### PROMPT
Show the lines below where "pear" occurs.

### DATA SEGMENT
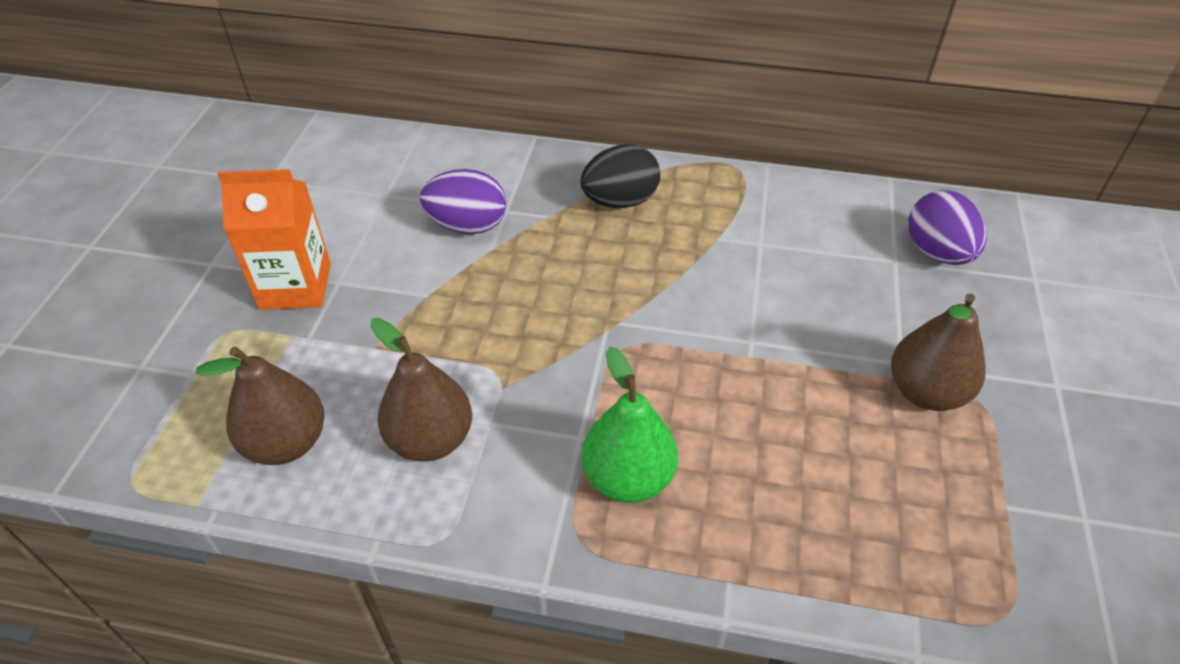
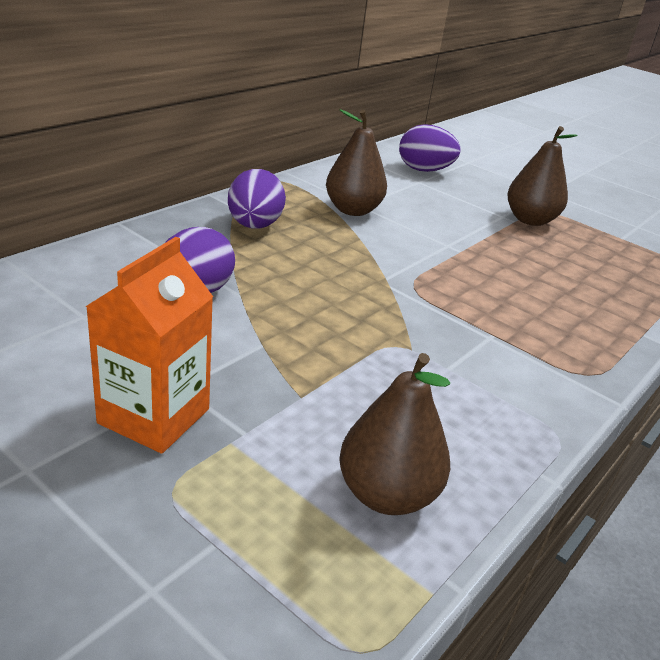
camera: 65 degrees left, 15 degrees down
(431, 439) = (445, 404): brown pear -> brown pear (352, 210)
(620, 201) = (254, 226): black egg -> purple egg
(628, 478) = (541, 333): green pear -> none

### ANSWER FOR THIS EXERCISE
(431, 439) = (445, 404): brown pear -> brown pear (352, 210)
(628, 478) = (541, 333): green pear -> none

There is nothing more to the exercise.